### [DATA FOR REVIEW]
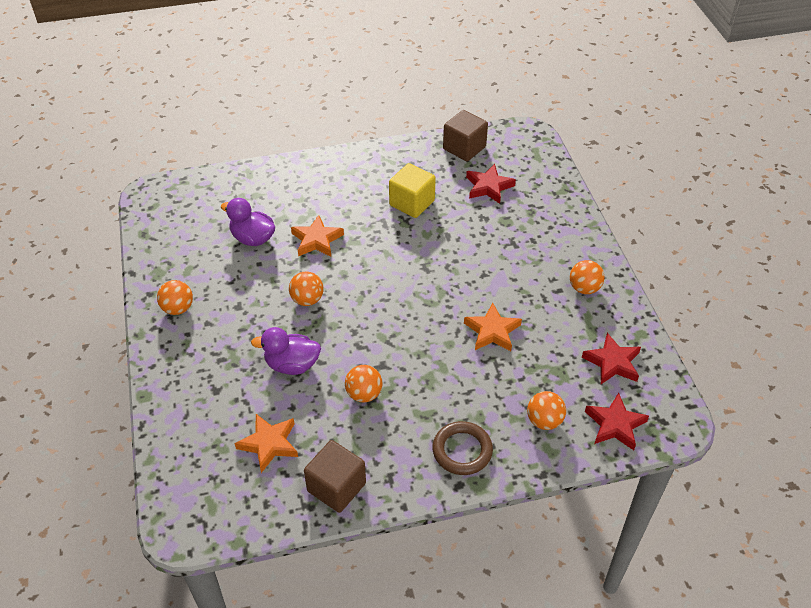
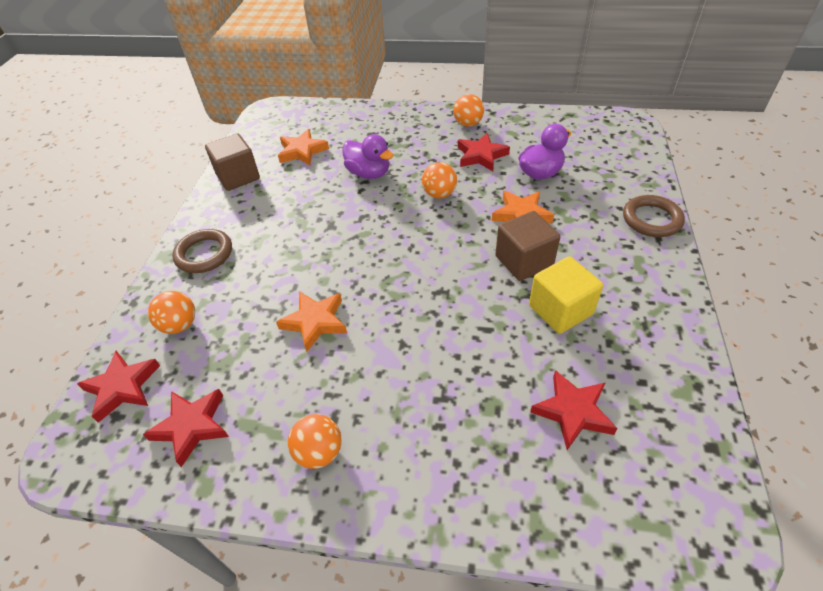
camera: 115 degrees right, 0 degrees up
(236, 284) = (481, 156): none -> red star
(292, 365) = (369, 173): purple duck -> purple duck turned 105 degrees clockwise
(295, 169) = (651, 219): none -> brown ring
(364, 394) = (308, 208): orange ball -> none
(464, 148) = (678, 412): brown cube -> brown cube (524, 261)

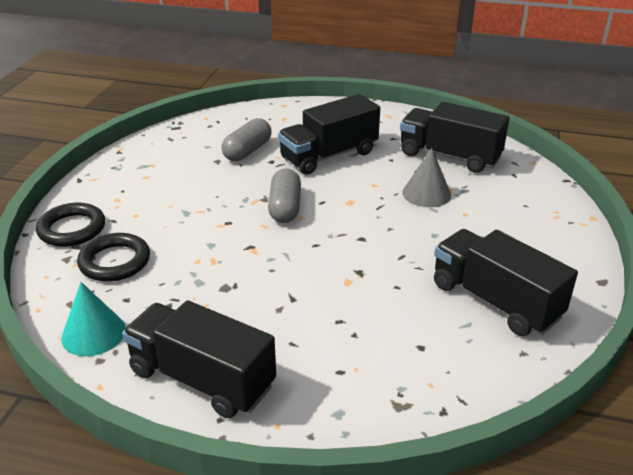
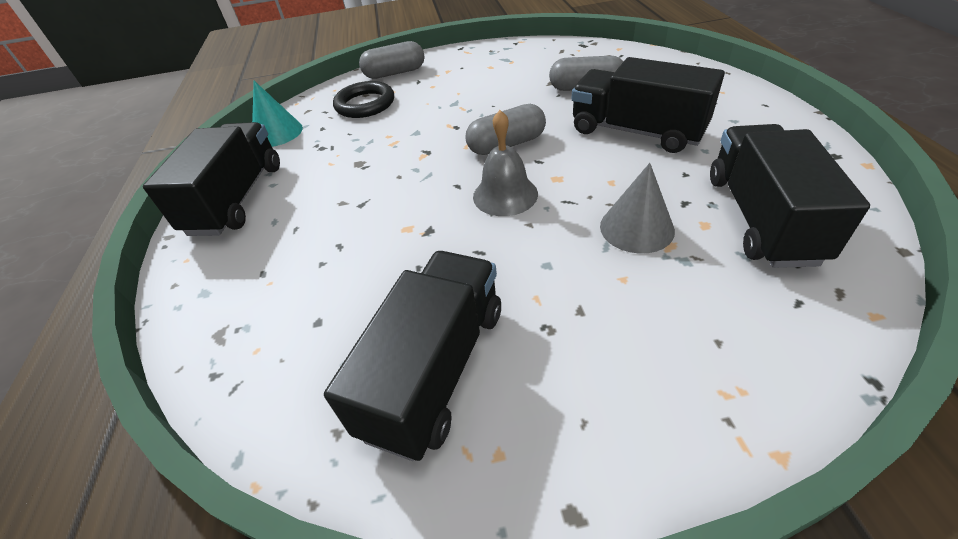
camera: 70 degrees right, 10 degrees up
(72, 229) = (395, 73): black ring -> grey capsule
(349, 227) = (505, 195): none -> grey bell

### [AIM OF THE TASK]
From the data above, gather every line that includes the word "none".

### [WRITTEN ANSWER]
(236, 284) = (481, 156): none -> red star
(295, 169) = (651, 219): none -> brown ring
(364, 394) = (308, 208): orange ball -> none
(349, 227) = (505, 195): none -> grey bell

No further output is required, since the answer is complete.